■ STATED EXERCISE ■
Starting with the first of the rows and going on through the line with "road 2 (track): [(501,0),(438,151)]", swap "excluded" for "omitted" and leave everything else unchanged. Give back only those lines, without the pictures.

━━ WORKING DATA

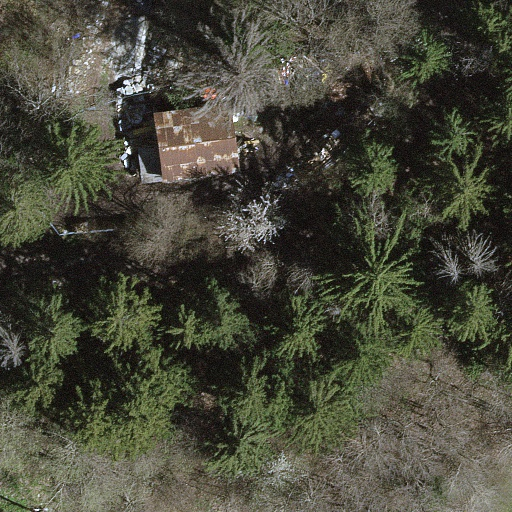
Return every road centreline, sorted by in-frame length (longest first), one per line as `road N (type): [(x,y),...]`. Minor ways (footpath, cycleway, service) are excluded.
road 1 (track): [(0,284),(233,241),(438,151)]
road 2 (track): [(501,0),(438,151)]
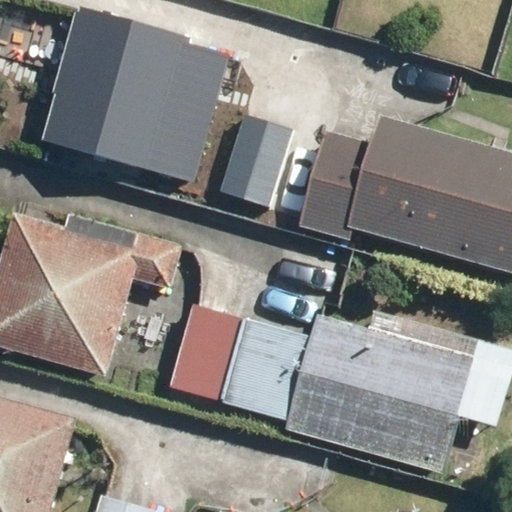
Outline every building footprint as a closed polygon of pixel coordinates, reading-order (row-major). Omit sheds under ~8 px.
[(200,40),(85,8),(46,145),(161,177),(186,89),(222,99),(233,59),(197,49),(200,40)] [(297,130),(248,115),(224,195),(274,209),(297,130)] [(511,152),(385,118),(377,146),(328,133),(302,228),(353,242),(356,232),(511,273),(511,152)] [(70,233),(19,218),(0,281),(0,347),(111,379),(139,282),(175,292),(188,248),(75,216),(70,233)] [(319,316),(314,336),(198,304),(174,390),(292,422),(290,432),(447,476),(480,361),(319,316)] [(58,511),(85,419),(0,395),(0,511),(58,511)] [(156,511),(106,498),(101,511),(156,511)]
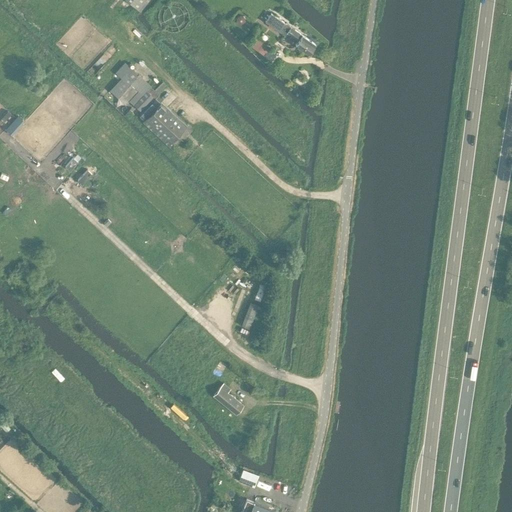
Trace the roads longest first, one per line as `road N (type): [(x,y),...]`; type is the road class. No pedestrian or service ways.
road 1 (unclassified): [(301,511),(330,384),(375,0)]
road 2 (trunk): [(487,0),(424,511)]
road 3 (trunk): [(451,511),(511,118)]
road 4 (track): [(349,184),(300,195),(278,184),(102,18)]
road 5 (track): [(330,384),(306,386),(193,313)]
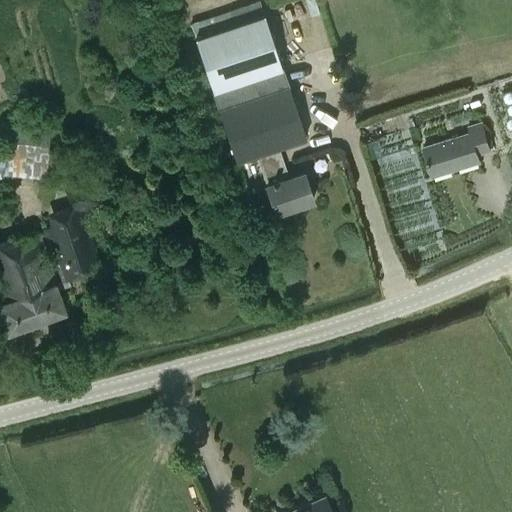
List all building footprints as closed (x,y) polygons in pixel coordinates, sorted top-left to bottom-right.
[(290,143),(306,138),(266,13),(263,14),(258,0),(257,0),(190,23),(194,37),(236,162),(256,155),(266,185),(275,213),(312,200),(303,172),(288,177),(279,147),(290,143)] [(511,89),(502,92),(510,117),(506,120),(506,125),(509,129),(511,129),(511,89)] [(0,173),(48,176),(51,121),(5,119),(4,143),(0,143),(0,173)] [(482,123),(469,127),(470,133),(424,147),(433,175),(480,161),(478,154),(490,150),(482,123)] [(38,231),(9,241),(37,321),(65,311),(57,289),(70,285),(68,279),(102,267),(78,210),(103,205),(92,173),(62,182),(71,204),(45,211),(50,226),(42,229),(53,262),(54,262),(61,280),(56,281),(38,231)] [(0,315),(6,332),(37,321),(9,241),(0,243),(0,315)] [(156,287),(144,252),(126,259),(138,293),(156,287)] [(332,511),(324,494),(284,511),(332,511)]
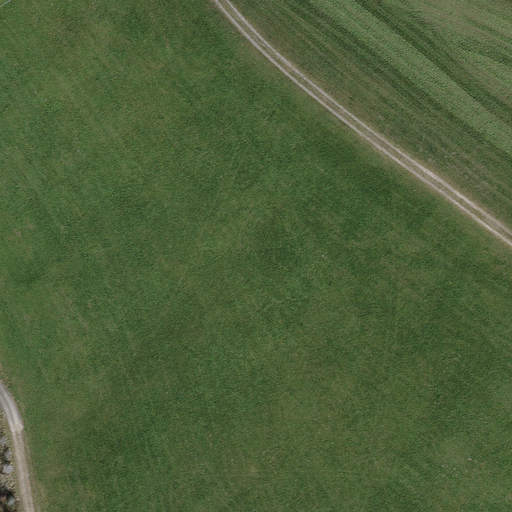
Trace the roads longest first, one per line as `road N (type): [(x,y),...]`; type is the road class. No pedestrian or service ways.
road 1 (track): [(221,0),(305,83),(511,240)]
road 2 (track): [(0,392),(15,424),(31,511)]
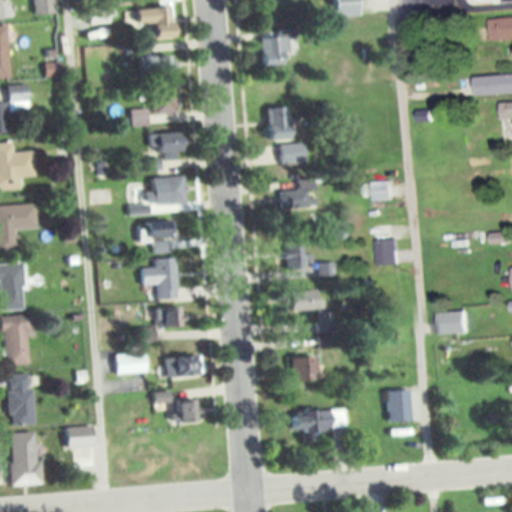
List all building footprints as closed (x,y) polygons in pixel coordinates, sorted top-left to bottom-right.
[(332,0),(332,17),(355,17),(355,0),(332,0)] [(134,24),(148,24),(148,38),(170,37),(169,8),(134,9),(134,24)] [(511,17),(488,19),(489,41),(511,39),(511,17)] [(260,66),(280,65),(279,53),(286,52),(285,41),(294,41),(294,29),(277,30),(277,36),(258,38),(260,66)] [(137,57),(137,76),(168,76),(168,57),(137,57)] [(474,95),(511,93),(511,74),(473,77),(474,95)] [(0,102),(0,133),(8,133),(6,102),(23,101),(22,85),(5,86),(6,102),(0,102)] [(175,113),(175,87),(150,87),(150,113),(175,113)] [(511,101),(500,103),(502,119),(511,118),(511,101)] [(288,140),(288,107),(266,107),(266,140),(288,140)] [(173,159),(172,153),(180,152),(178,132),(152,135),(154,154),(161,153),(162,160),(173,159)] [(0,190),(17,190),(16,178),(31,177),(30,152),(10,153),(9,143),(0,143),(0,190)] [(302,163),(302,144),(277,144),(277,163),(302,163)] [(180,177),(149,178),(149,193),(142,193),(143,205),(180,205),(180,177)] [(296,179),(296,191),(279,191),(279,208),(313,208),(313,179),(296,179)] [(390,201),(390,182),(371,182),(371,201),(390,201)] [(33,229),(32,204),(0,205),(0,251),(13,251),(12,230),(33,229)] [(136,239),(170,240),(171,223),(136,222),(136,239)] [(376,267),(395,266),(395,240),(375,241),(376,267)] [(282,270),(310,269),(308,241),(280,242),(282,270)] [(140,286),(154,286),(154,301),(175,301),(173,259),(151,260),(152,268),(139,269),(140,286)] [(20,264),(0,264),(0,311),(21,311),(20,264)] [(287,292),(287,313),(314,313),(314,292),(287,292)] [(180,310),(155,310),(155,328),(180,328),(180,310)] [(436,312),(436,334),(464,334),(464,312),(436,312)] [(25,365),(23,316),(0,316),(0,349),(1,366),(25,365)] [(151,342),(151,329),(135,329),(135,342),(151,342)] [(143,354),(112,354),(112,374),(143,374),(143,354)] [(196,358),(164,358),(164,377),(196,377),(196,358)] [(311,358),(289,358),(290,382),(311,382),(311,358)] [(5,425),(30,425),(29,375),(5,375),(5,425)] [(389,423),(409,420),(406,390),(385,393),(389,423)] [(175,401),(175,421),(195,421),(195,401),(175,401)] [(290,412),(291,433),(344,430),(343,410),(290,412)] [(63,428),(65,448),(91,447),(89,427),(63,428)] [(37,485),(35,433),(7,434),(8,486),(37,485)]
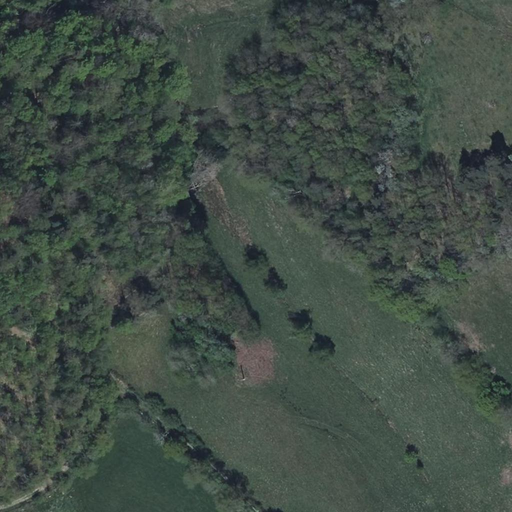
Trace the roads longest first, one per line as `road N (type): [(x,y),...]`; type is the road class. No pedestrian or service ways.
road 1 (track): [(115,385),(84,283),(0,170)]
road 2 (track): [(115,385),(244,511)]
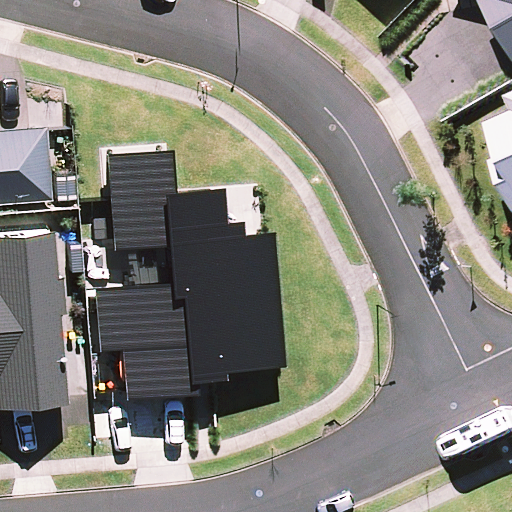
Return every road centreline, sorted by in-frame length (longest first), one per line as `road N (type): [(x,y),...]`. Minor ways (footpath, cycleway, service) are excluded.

━━━━

■ SOLUTION TO THE EXERCISE ■
Return every road centreline, sorted by in-frame length (longest first), one per line as `road N (type): [(x,y),...]`. Minor ways (footpath, cycleway, service) are omitted.
road 1 (track): [(0,284),(233,241),(438,151)]
road 2 (track): [(501,0),(438,151)]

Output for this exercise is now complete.